Check every line below for the word "SONAR" and copy each one that has it.

»»

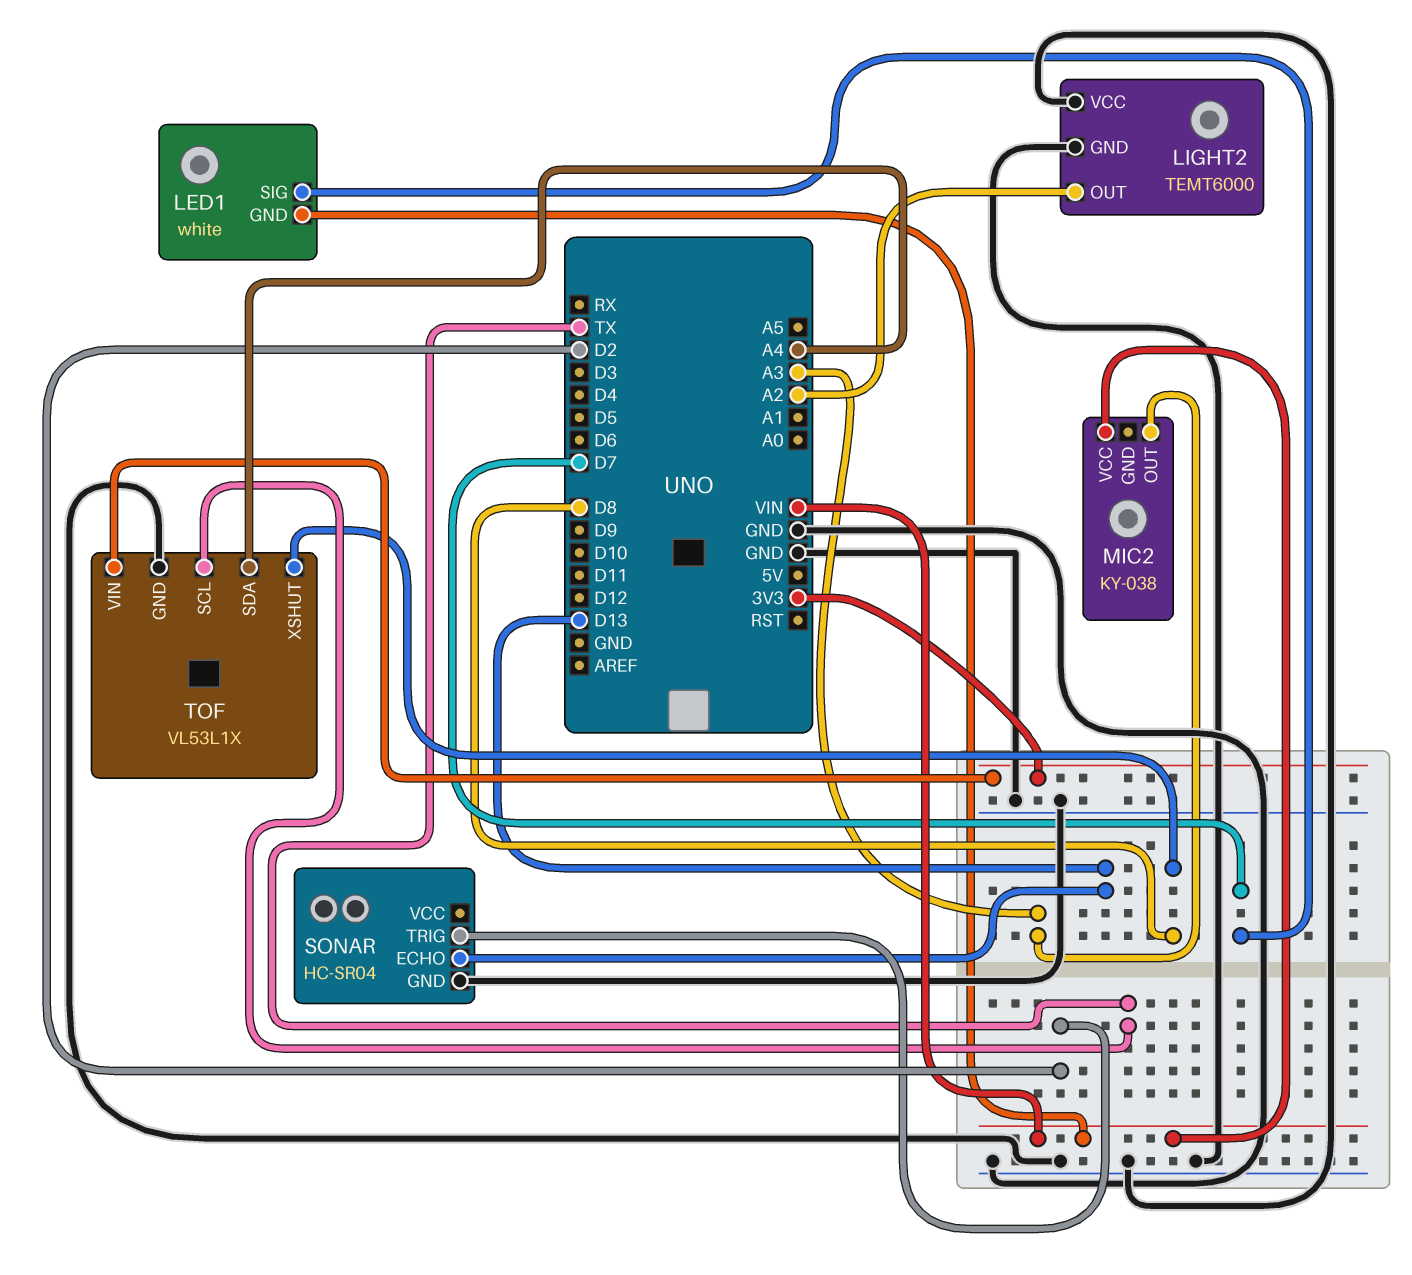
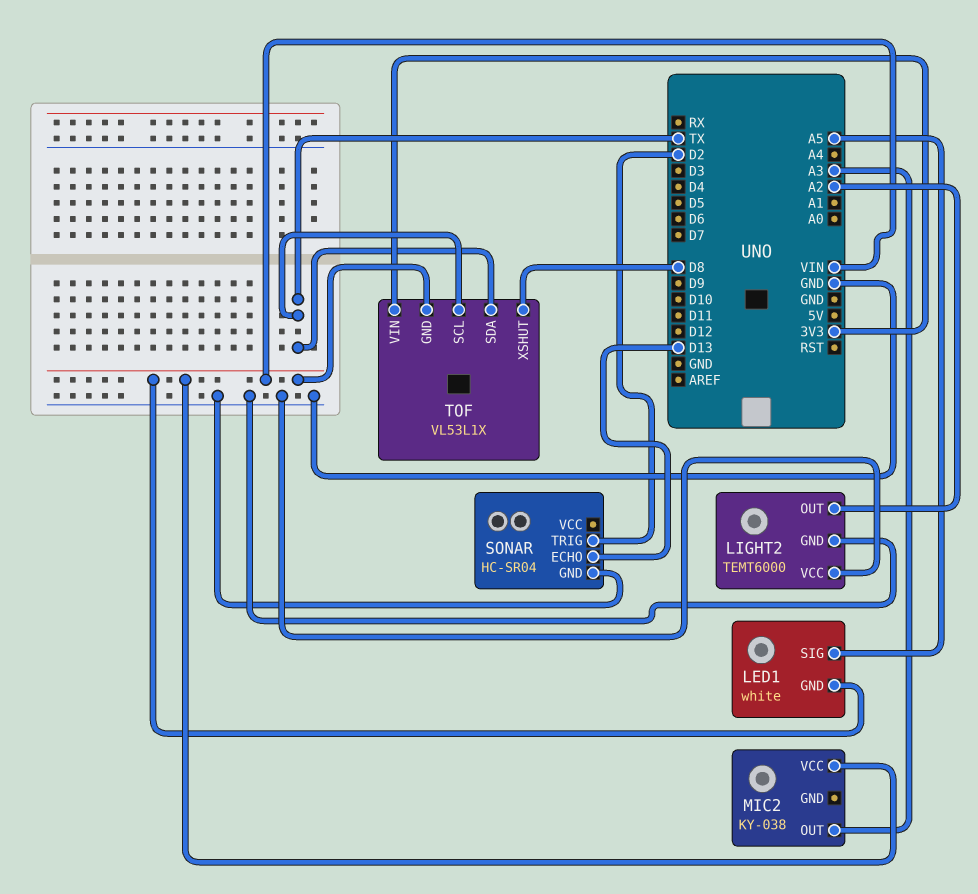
LED1 pin SIG: D7 -> A5
TOF pin GND: GND -> VIN
TOF pin SDA: A4 -> TX

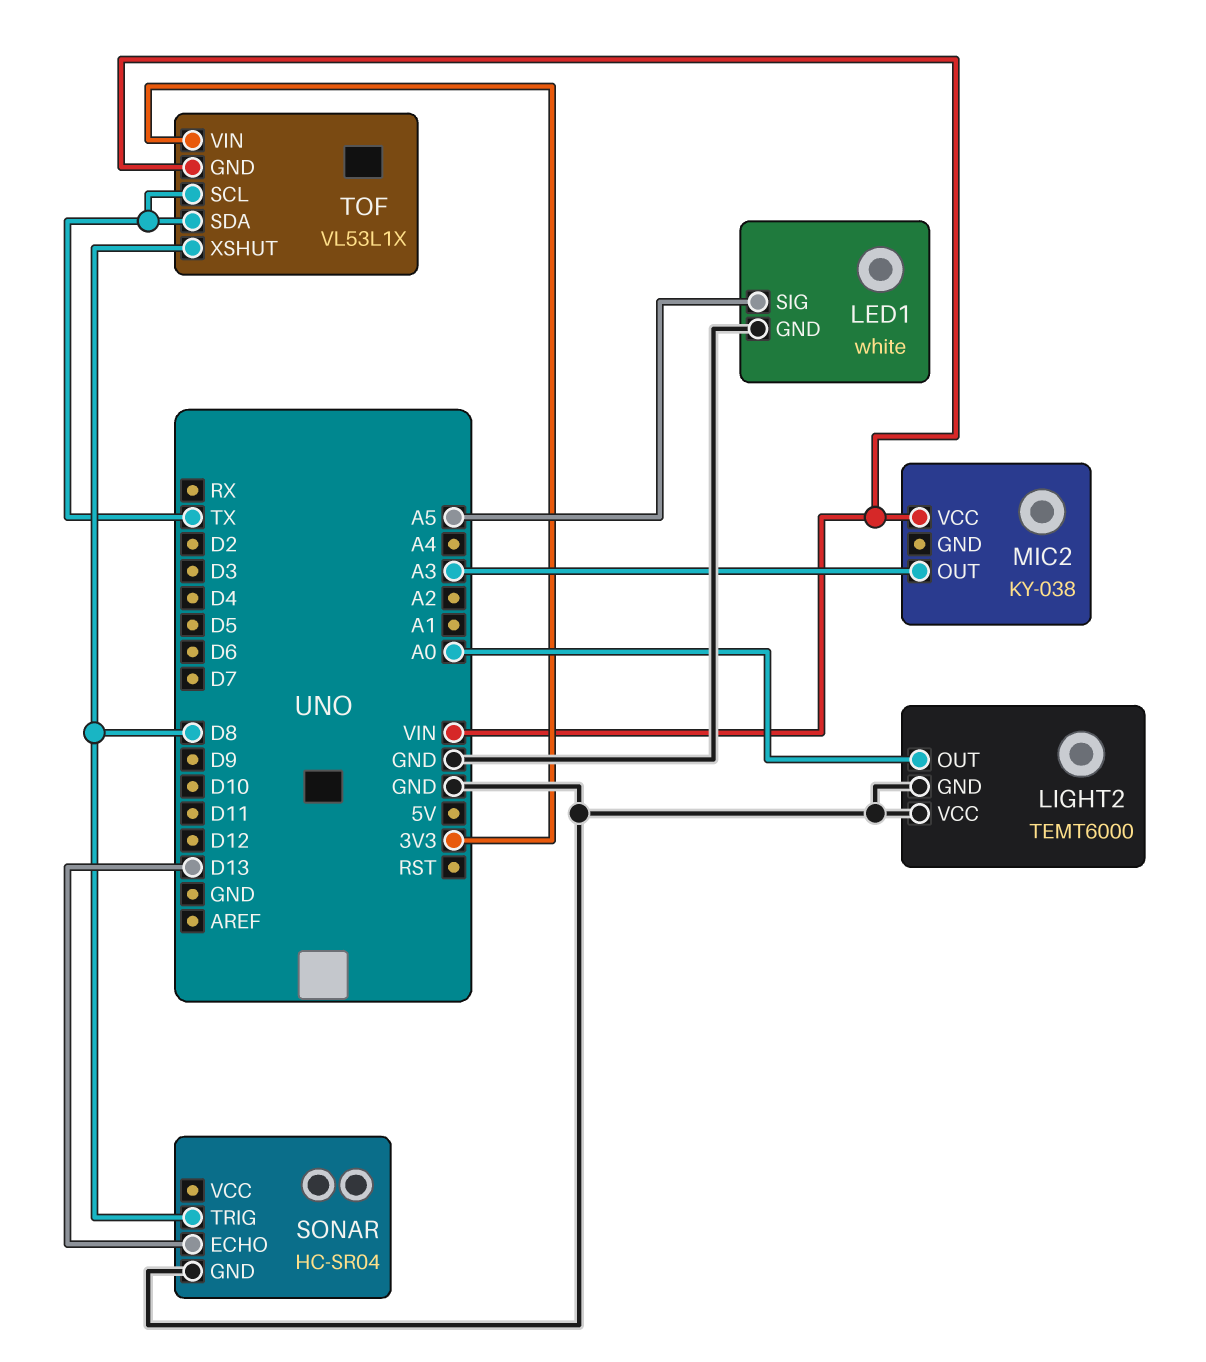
LED1 pin GND: VIN -> GND
LIGHT2 pin OUT: A2 -> A0
SONAR pin TRIG: D2 -> D8

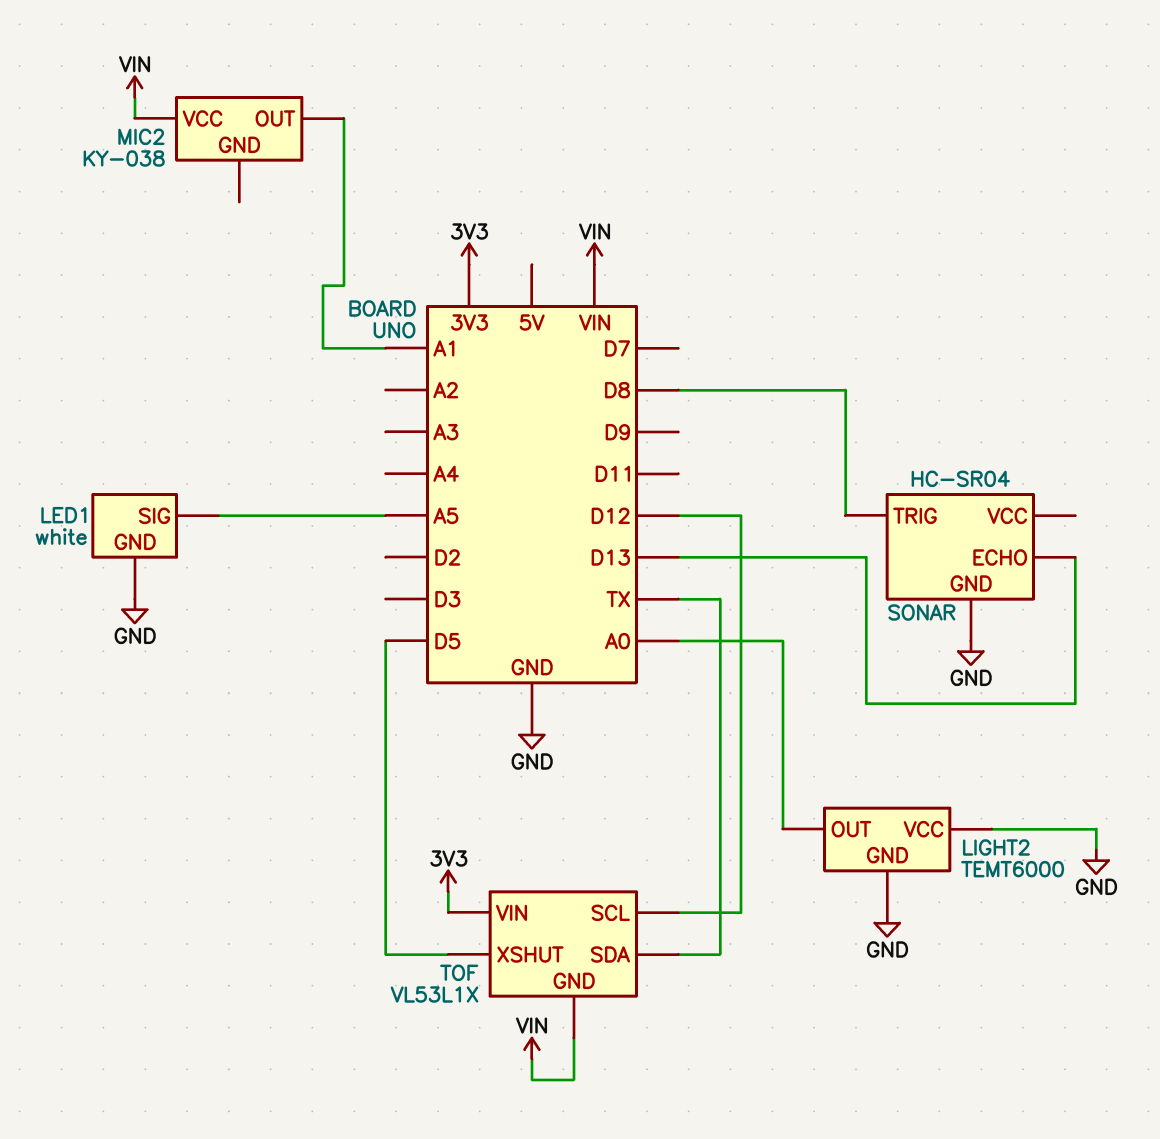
MIC2 pin OUT: A3 -> A1
TOF pin SCL: TX -> D12
TOF pin XSHUT: D8 -> D5

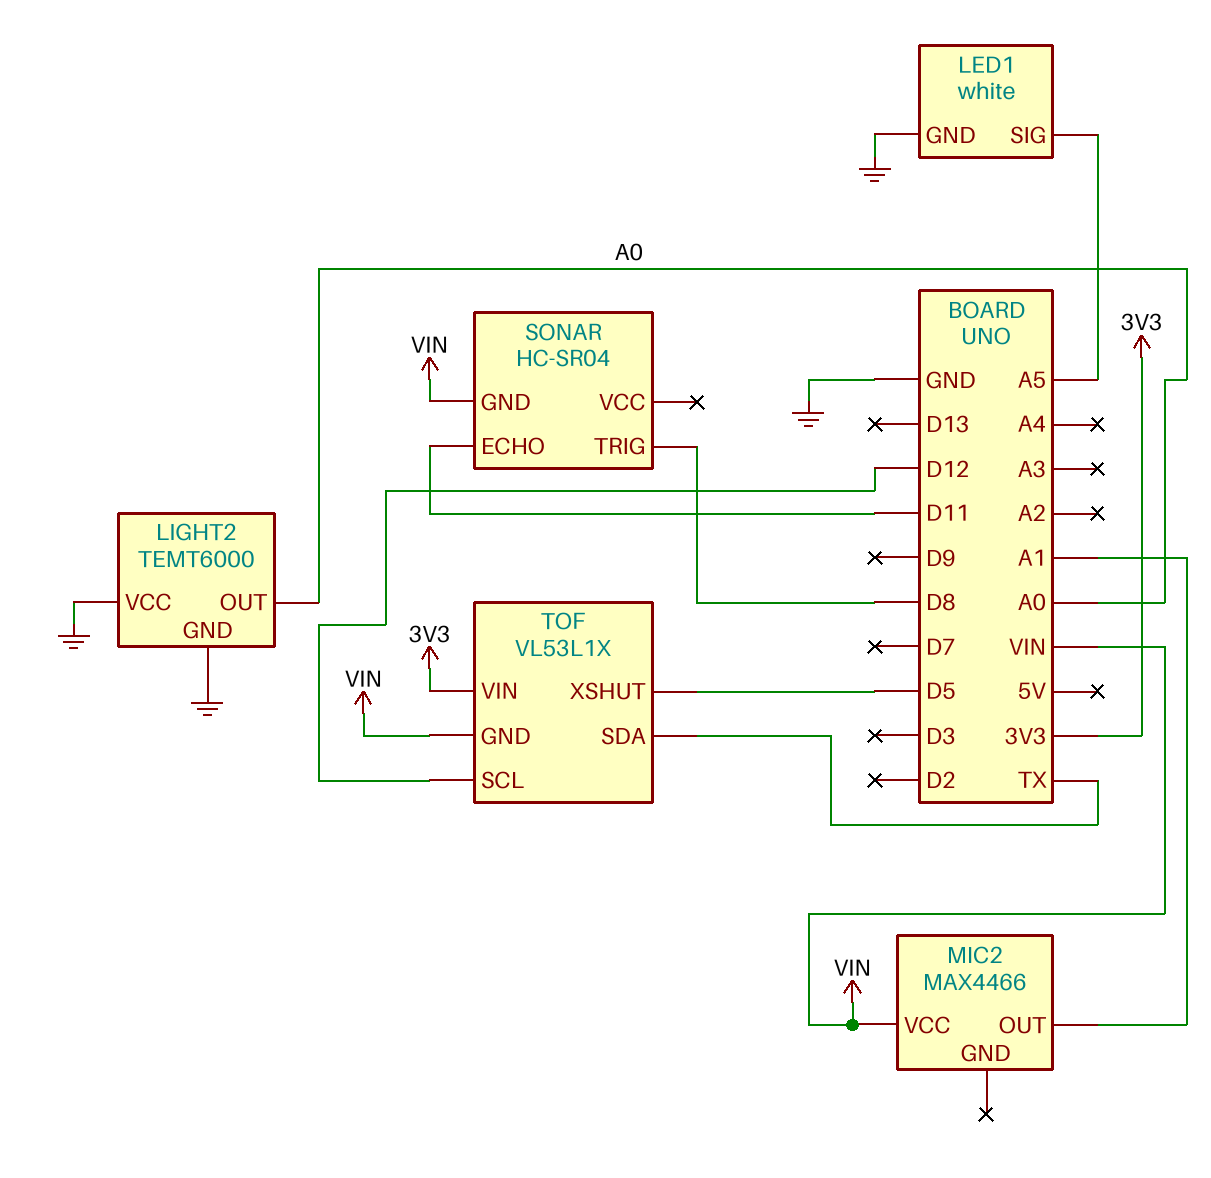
MIC2: KY-038 -> MAX4466
SONAR pin ECHO: D13 -> D11
SONAR pin GND: GND -> VIN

««

Output for this exercise:
SONAR pin TRIG: D2 -> D8
SONAR pin ECHO: D13 -> D11
SONAR pin GND: GND -> VIN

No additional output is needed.